Work to be completed
Copy out exactly the lines below that run from the one holding "CN2 pin 2: N_7 -> N_13" to the one holding "IC5 pin GND: VBUS -> GND", keeping both of those lines and no others.

Exercise inputs
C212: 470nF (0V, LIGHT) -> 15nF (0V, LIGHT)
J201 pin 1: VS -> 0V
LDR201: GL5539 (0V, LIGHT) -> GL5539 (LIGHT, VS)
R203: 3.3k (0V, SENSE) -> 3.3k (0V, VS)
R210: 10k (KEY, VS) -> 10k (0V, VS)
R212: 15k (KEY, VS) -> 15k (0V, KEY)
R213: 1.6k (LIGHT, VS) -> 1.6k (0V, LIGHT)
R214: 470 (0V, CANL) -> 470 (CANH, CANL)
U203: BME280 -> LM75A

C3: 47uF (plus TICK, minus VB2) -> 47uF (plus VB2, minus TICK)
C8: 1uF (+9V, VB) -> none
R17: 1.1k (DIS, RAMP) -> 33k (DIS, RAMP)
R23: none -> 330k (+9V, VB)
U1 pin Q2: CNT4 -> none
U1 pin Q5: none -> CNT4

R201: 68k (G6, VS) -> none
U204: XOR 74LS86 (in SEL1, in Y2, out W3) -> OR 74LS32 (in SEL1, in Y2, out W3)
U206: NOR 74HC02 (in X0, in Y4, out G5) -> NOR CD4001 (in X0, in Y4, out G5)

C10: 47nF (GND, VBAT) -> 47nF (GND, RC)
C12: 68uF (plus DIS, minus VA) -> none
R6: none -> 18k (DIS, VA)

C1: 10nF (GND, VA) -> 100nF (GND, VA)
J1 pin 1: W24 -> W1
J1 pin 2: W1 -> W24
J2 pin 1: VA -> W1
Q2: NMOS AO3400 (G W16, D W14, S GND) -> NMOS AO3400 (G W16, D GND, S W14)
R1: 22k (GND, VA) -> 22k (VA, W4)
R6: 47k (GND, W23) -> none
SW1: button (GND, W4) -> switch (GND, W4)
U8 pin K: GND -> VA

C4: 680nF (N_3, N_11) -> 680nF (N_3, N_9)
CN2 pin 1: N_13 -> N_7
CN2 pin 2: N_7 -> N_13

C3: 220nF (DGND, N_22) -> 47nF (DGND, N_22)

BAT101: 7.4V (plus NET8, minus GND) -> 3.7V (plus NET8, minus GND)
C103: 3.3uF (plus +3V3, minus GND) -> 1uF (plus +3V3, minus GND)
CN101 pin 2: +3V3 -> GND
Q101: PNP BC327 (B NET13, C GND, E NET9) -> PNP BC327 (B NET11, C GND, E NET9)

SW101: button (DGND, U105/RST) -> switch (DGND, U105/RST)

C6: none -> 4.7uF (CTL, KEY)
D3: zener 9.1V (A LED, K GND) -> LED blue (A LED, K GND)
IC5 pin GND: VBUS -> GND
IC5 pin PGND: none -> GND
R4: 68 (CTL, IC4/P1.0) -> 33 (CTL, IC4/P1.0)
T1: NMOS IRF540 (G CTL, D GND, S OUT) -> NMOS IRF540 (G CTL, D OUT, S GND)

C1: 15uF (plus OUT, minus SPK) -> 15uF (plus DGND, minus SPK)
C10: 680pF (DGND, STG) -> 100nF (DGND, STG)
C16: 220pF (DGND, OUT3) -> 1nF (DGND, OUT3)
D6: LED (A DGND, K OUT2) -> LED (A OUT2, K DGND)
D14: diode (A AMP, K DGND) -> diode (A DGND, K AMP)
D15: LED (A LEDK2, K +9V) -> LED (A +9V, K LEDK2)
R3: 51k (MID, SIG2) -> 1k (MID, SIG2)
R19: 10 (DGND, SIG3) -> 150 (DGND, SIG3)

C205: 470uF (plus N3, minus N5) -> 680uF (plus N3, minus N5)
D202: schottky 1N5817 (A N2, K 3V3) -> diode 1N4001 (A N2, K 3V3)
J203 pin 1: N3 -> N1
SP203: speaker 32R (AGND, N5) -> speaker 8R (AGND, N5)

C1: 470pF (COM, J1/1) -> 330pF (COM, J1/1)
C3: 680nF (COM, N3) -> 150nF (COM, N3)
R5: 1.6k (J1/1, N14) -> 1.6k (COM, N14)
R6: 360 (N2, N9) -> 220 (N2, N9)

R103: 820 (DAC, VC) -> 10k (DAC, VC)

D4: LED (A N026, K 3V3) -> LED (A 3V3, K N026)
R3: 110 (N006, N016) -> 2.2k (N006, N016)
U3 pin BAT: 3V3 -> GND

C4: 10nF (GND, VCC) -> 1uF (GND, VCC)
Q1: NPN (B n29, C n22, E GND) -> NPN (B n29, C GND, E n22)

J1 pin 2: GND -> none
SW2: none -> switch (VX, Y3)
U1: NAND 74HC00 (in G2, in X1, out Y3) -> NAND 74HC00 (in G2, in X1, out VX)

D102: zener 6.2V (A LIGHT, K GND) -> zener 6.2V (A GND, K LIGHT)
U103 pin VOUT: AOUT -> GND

Your solution
CN2 pin 2: N_7 -> N_13

C3: 220nF (DGND, N_22) -> 47nF (DGND, N_22)

BAT101: 7.4V (plus NET8, minus GND) -> 3.7V (plus NET8, minus GND)
C103: 3.3uF (plus +3V3, minus GND) -> 1uF (plus +3V3, minus GND)
CN101 pin 2: +3V3 -> GND
Q101: PNP BC327 (B NET13, C GND, E NET9) -> PNP BC327 (B NET11, C GND, E NET9)

SW101: button (DGND, U105/RST) -> switch (DGND, U105/RST)

C6: none -> 4.7uF (CTL, KEY)
D3: zener 9.1V (A LED, K GND) -> LED blue (A LED, K GND)
IC5 pin GND: VBUS -> GND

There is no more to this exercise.